About this task: In the listing that follows, the lines starting at the one containing "green line: (23, 125) -> (89, 150), moved" and ending at the one containing "yellow triangle: (466, 990)" are to be returned exactly, both boundary lines included, and no others.

________

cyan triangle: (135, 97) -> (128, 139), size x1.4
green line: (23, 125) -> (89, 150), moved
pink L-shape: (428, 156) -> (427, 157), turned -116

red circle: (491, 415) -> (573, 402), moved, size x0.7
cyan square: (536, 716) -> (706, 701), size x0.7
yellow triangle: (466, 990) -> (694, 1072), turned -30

________

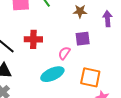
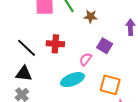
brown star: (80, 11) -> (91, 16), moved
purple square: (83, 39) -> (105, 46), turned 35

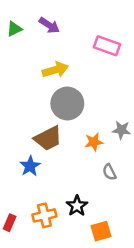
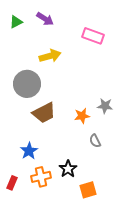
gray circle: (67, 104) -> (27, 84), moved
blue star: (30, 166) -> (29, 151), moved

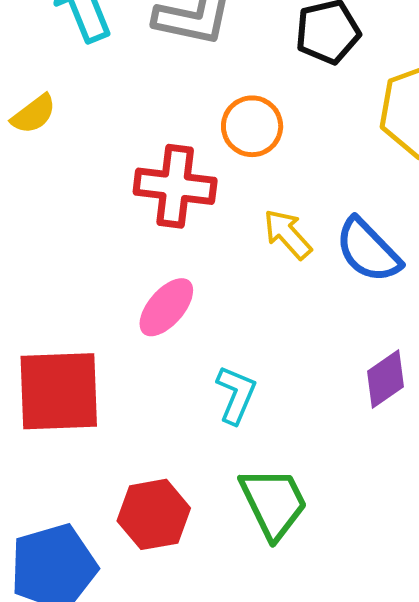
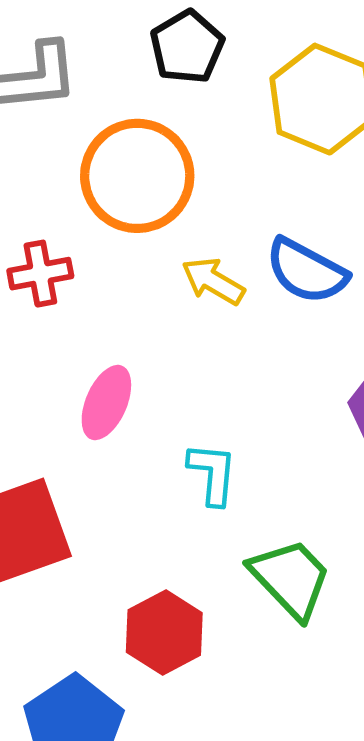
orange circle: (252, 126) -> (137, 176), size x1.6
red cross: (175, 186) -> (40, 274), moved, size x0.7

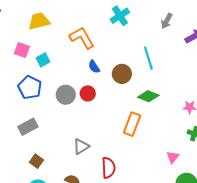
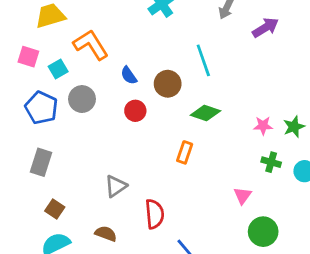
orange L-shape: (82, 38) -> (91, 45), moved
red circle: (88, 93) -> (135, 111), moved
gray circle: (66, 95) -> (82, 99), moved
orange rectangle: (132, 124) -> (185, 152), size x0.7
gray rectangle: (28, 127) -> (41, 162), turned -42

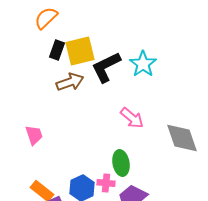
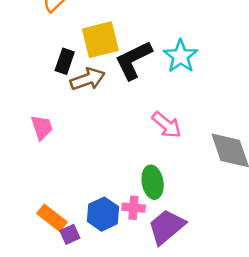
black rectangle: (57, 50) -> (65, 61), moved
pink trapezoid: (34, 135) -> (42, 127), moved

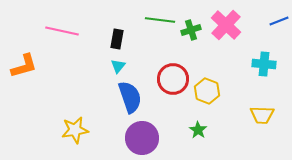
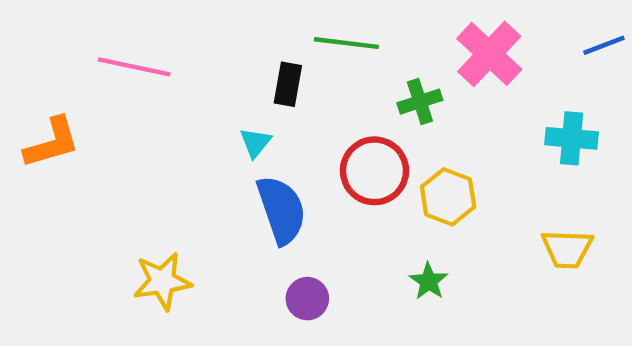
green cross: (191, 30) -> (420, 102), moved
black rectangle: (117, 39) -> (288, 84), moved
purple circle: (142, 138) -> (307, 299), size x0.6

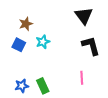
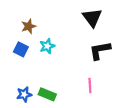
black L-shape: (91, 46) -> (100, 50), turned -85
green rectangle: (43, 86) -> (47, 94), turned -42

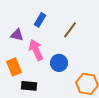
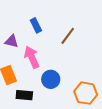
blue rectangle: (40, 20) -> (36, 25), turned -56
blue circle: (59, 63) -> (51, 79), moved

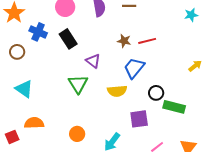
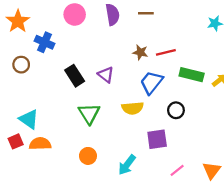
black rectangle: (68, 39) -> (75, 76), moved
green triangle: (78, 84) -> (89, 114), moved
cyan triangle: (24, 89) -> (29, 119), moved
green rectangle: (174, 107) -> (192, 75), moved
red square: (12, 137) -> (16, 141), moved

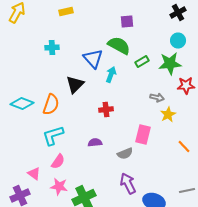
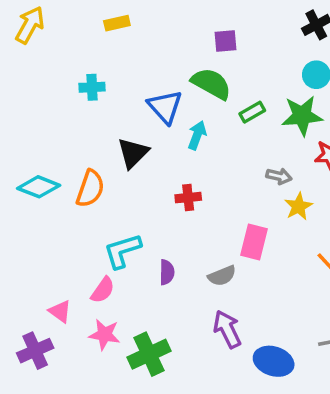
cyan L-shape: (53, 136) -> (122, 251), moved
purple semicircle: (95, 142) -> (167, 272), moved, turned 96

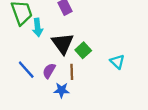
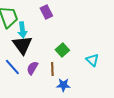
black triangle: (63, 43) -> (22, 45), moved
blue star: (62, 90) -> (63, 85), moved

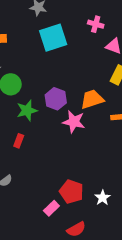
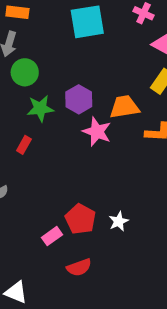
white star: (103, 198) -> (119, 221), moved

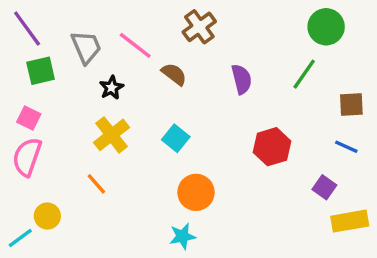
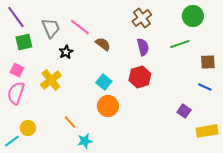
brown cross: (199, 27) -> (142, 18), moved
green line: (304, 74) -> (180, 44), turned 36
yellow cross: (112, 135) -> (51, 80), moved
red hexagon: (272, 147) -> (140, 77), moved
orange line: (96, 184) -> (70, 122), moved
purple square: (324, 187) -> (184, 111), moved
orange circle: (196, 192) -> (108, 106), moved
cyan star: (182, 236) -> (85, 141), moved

________

Result for this task:
green line: (23, 125) -> (89, 150), moved
pink L-shape: (428, 156) -> (427, 157), turned -116

red circle: (491, 415) -> (573, 402), moved, size x0.7
cyan square: (536, 716) -> (706, 701), size x0.7
yellow triangle: (466, 990) -> (694, 1072), turned -30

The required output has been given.